HOW TO COMPLETE THIS TASK » Collect each line of the records containing the string "grey".

─── MATERIAL FOR THE TASK ───

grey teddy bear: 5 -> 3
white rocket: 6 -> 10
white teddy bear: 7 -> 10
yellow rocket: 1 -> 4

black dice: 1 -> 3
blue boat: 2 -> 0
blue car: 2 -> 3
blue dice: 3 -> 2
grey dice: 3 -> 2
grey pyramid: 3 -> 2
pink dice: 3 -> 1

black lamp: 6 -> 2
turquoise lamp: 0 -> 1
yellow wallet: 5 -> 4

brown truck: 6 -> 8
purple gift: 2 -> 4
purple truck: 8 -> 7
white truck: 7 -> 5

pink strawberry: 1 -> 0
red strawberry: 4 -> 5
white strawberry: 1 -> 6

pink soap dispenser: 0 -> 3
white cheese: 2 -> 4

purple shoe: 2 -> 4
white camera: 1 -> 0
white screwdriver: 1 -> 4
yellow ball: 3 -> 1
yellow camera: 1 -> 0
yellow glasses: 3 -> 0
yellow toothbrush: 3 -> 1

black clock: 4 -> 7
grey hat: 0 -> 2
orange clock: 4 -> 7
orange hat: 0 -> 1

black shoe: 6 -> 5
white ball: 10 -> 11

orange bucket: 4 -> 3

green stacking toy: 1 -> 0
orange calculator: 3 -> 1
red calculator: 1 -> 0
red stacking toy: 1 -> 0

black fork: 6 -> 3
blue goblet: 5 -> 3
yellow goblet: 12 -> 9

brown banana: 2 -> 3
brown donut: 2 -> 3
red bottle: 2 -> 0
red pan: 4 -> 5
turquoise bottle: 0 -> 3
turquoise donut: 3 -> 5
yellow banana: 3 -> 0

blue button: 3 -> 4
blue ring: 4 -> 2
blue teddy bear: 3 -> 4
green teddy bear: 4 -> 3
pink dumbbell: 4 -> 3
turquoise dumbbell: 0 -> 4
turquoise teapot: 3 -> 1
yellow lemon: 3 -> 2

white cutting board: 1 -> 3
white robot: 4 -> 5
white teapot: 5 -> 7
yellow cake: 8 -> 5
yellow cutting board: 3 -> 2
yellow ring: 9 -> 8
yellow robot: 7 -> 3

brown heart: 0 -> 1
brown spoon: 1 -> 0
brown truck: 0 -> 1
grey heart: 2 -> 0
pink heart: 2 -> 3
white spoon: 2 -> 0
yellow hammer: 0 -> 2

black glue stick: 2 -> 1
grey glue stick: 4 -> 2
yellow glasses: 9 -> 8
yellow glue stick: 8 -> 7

───

EXERCISE RESULT »
grey teddy bear: 5 -> 3
grey dice: 3 -> 2
grey pyramid: 3 -> 2
grey hat: 0 -> 2
grey heart: 2 -> 0
grey glue stick: 4 -> 2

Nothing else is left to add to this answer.